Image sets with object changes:
***

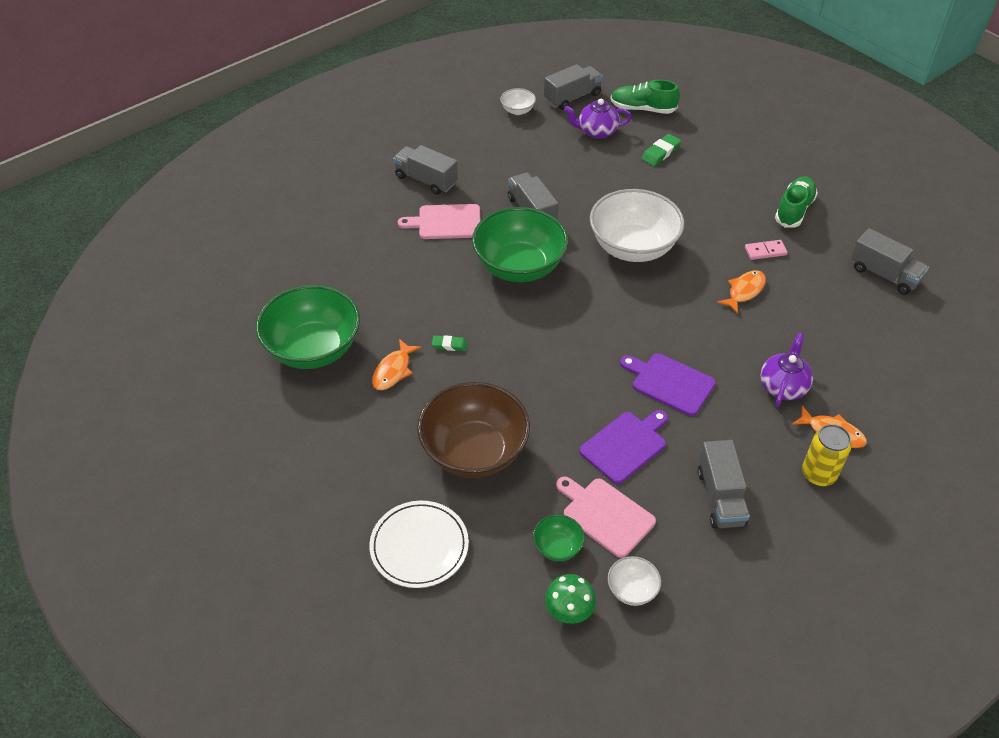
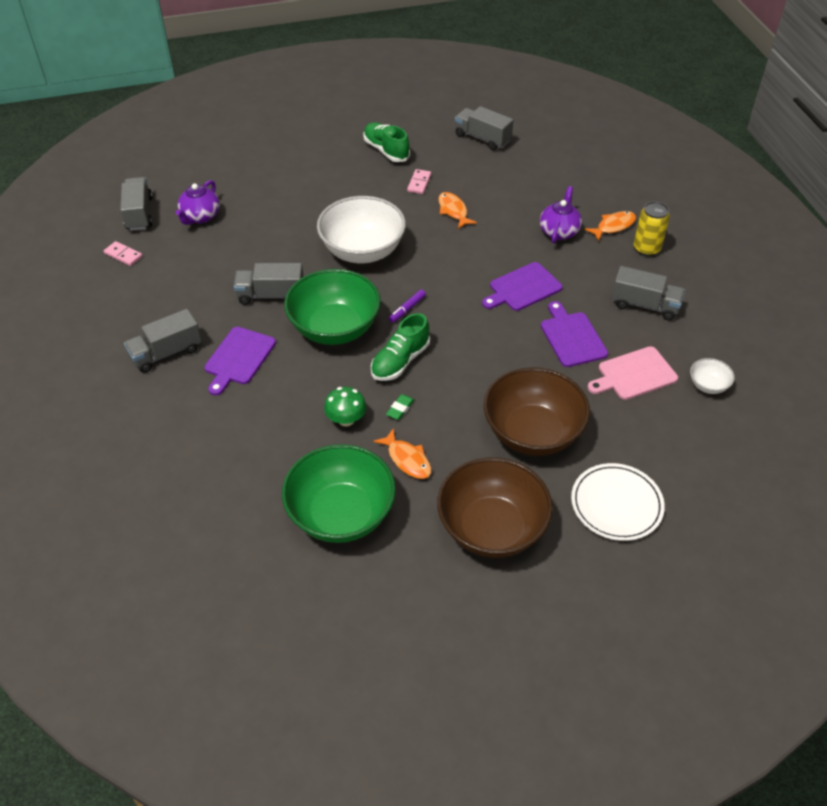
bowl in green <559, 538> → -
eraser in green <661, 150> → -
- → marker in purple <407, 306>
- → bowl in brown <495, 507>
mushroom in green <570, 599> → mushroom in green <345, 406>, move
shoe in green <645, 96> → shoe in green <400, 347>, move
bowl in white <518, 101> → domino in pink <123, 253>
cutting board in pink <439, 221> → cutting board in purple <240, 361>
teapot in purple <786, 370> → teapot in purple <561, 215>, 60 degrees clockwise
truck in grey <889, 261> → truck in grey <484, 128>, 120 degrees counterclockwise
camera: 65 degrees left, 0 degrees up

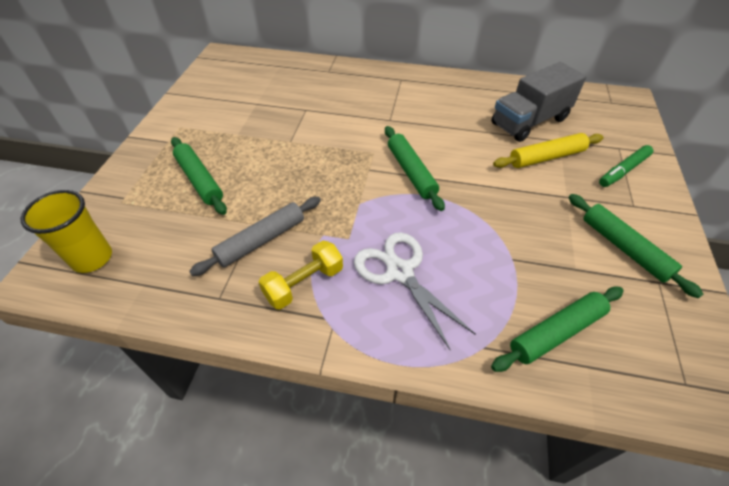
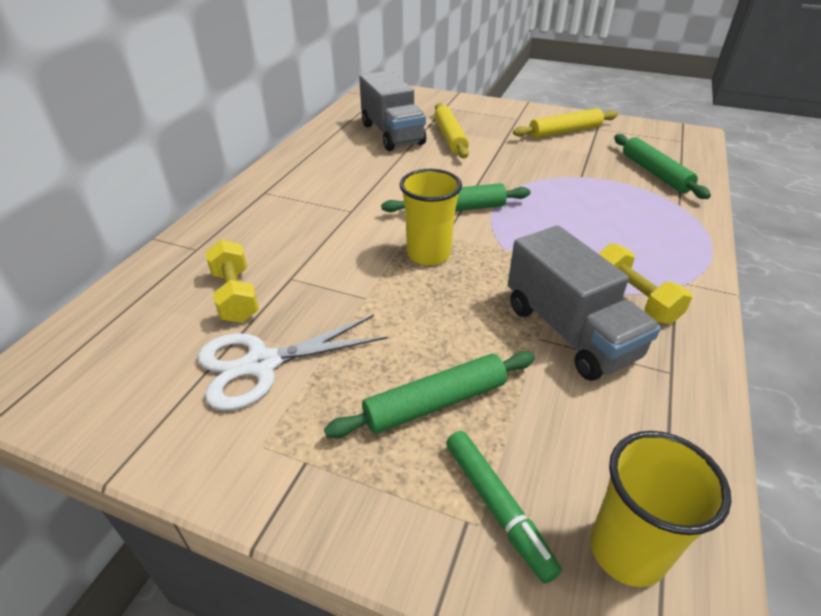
- → dumbbell in yellow <232, 281>
- → cup in yellow <431, 217>
scissors in white <415, 291> → scissors in white <292, 363>, move
marker in green <626, 166> → marker in green <504, 507>, move
rolling pin in grey <255, 236> → truck in grey <584, 303>
rolling pin in green <635, 246> → rolling pin in yellow <565, 123>
camera: 80 degrees left, 10 degrees down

***

Exercise instructions => Can the lines from the start of the records through the line with "bowl in white" be given again exactly, with the pictures left out?

Answer to the exercise =>
bowl in green <559, 538> → -
eraser in green <661, 150> → -
- → marker in purple <407, 306>
- → bowl in brown <495, 507>
mushroom in green <570, 599> → mushroom in green <345, 406>, move
shoe in green <645, 96> → shoe in green <400, 347>, move
bowl in white <518, 101> → domino in pink <123, 253>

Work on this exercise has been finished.